### WORK TASK
Look through the listing below for lines containing "purple". State how many there are, and nothing else.

### WORKING DATA
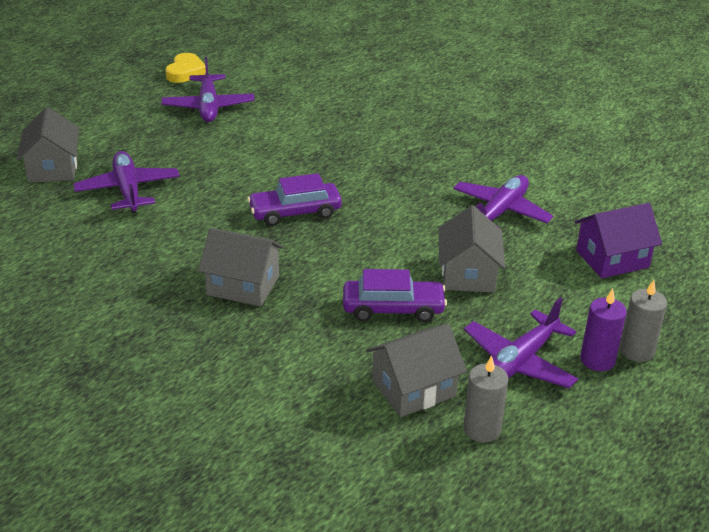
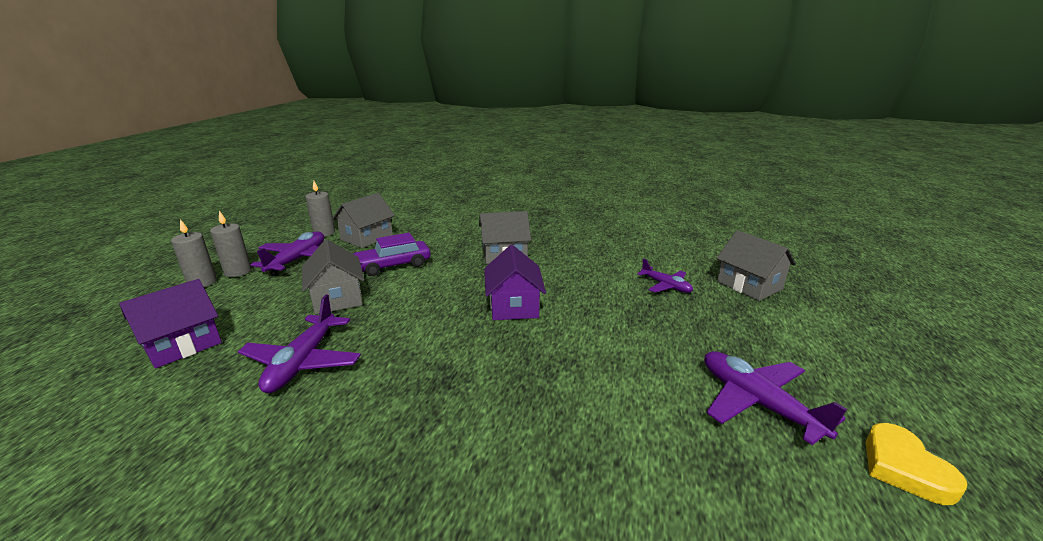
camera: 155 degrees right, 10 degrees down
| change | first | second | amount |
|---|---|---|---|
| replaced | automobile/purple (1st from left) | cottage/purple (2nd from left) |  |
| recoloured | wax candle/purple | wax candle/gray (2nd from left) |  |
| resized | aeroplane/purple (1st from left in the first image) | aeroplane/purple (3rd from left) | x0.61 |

### EXPECTED ANSWER
3